(Modification records)
==================================================

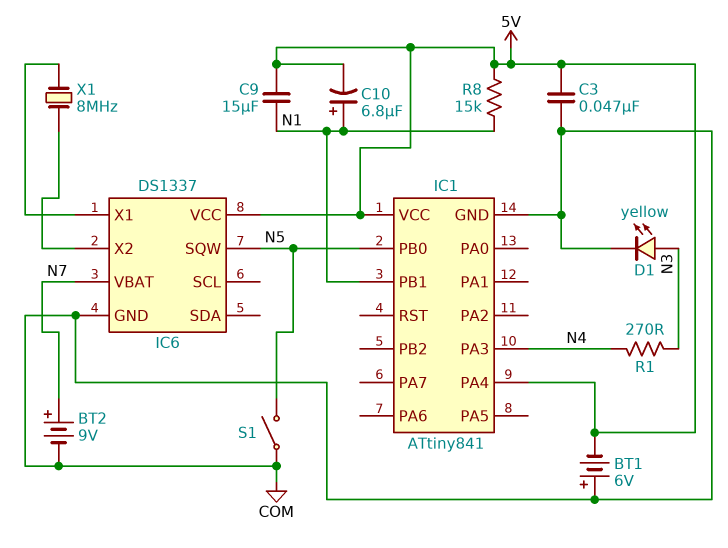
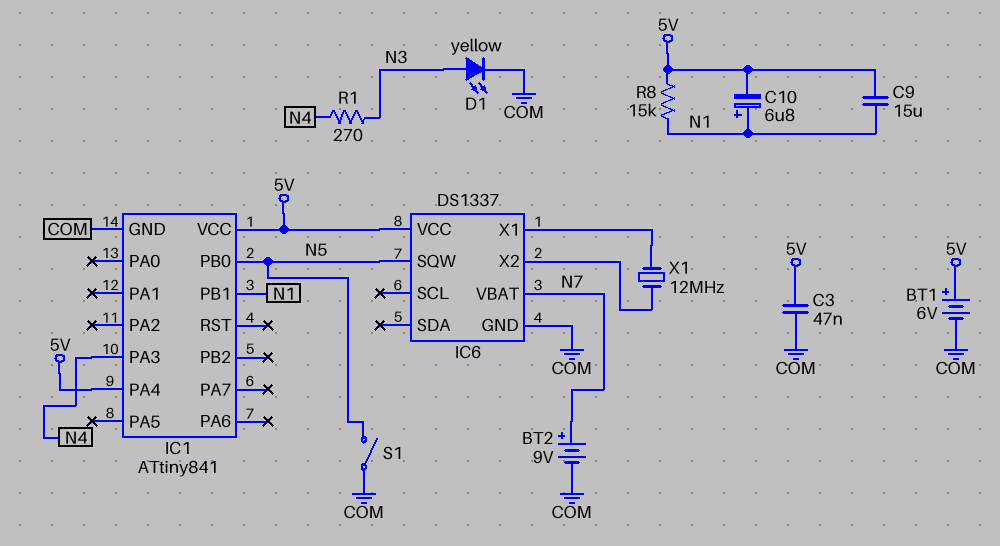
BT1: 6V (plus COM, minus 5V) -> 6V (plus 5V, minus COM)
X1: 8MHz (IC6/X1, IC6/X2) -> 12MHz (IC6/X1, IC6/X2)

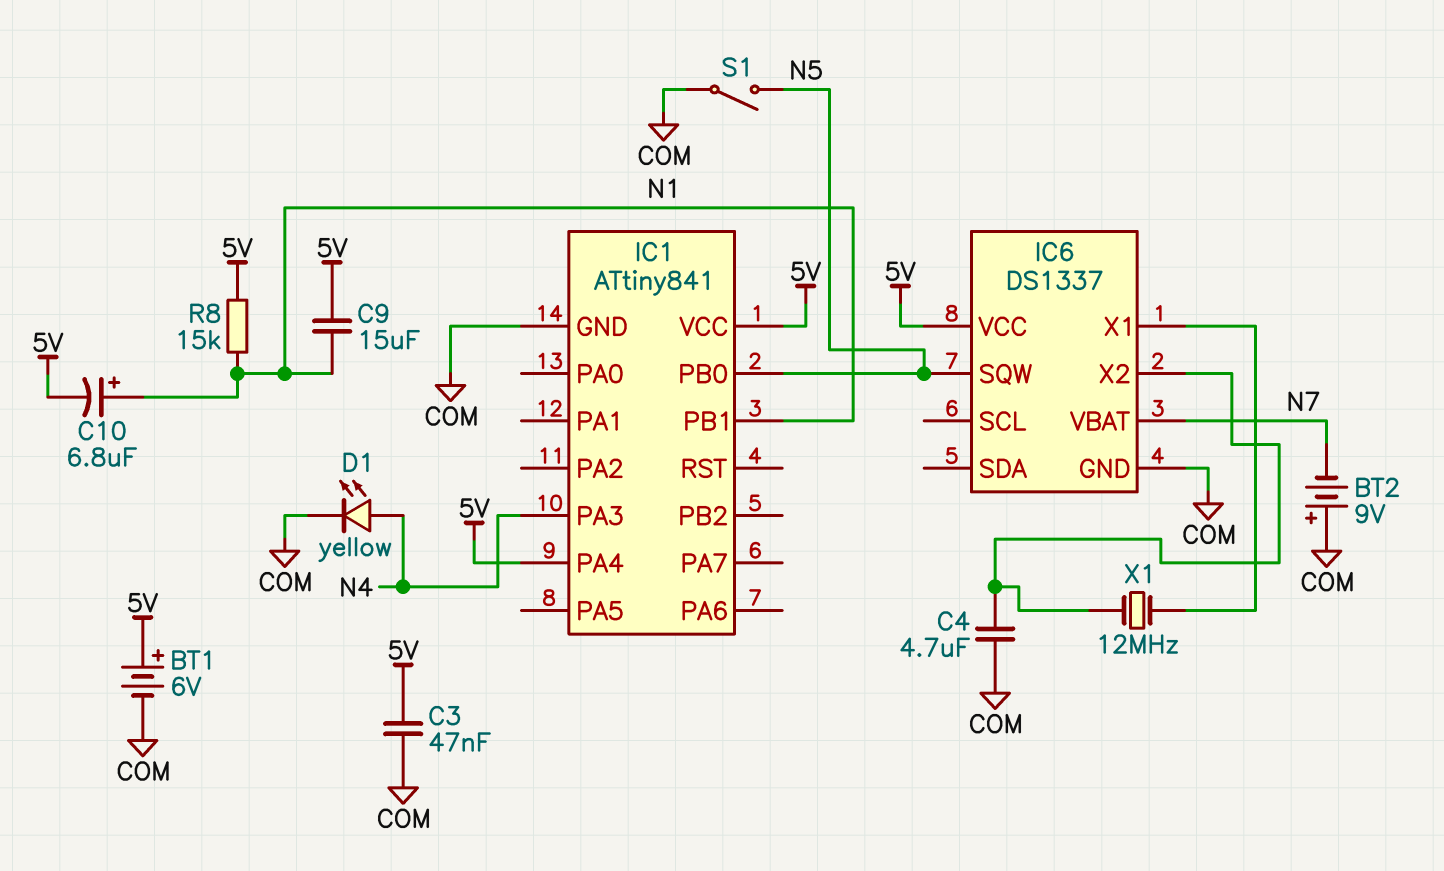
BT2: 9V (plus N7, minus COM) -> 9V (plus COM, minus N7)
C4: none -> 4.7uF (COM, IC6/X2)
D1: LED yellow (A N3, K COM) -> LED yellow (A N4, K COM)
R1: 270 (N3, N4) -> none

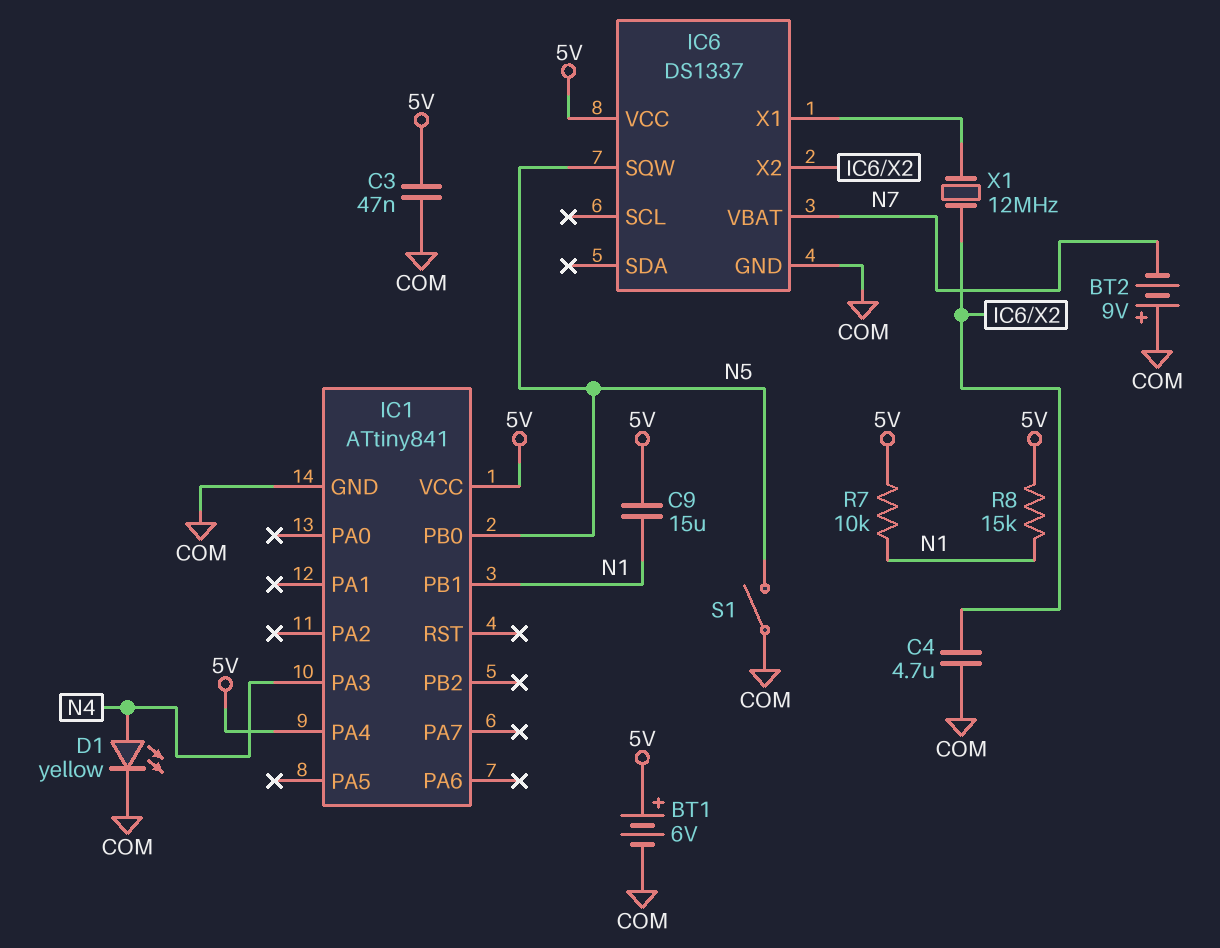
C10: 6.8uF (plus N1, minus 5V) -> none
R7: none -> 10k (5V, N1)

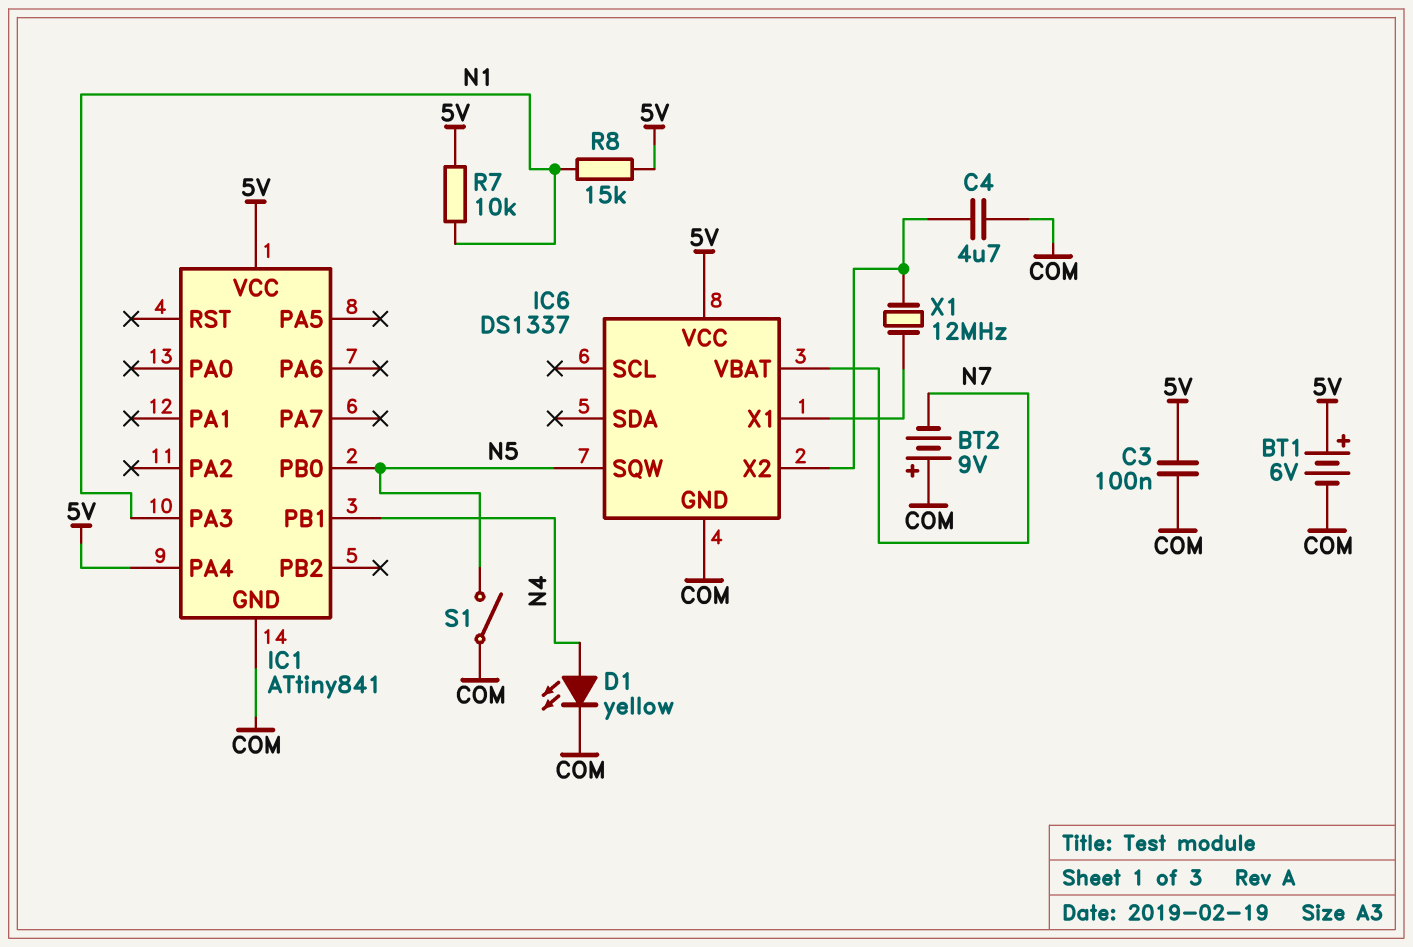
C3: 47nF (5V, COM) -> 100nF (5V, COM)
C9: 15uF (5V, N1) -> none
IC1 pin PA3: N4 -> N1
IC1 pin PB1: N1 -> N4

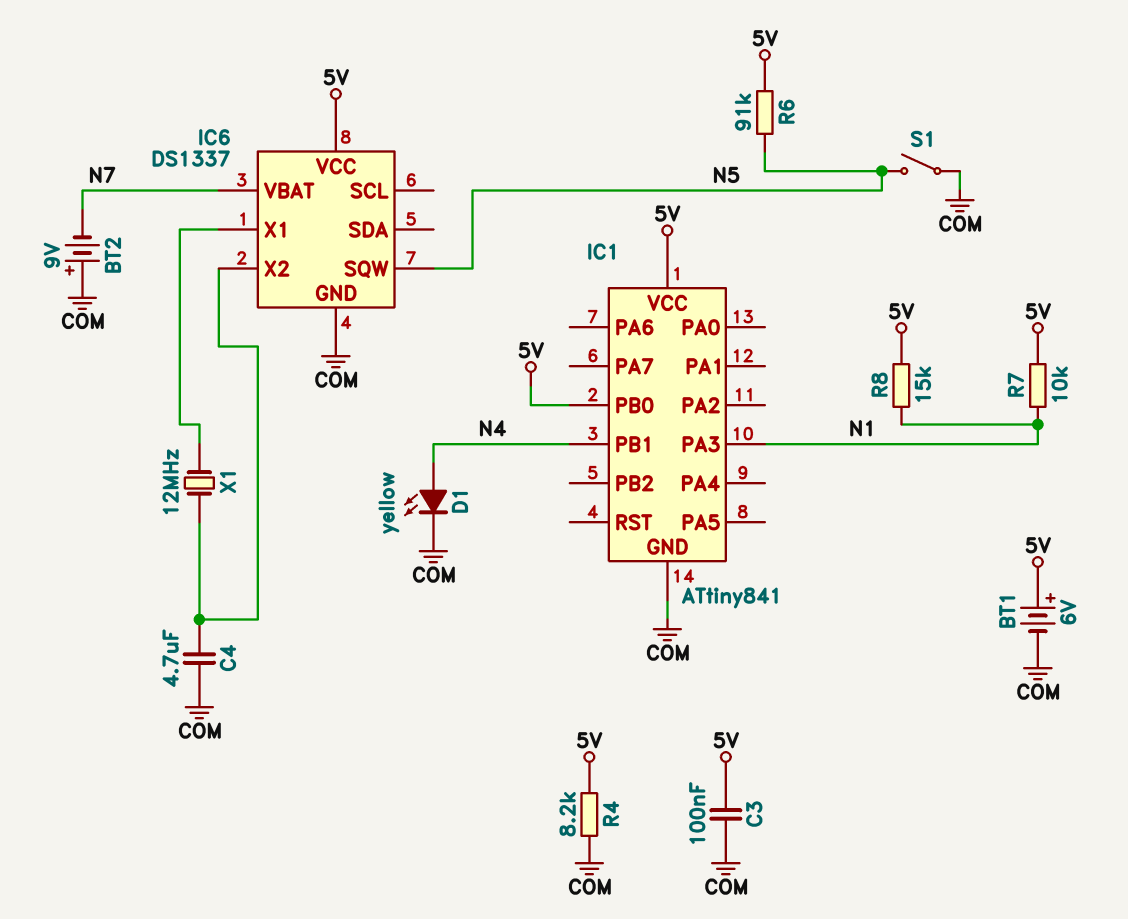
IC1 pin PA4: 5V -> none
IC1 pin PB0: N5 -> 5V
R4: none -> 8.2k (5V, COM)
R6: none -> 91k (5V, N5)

==================================================

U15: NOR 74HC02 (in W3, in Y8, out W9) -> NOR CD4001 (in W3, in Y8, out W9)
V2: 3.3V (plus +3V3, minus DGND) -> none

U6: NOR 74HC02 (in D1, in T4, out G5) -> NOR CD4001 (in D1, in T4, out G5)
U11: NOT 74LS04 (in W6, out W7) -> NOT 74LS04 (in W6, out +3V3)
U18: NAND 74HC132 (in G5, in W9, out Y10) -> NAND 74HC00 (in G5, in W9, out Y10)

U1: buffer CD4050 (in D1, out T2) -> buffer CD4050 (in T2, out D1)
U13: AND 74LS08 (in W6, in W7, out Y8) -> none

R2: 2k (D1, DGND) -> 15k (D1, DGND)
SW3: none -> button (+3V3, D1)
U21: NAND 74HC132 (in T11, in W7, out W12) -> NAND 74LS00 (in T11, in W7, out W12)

==================================================

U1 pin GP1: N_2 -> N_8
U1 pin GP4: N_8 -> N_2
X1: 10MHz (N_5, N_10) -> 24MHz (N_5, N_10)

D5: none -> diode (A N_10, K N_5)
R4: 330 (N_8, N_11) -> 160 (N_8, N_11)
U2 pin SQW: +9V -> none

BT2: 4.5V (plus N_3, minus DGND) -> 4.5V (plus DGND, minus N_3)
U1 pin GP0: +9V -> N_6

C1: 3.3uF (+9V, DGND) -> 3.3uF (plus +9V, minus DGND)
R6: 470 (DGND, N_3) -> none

==================================================

Copy out every line of the data that includes the word "minus".

BT1: 6V (plus COM, minus 5V) -> 6V (plus 5V, minus COM)
BT2: 9V (plus N7, minus COM) -> 9V (plus COM, minus N7)
C10: 6.8uF (plus N1, minus 5V) -> none
V2: 3.3V (plus +3V3, minus DGND) -> none
BT2: 4.5V (plus N_3, minus DGND) -> 4.5V (plus DGND, minus N_3)
C1: 3.3uF (+9V, DGND) -> 3.3uF (plus +9V, minus DGND)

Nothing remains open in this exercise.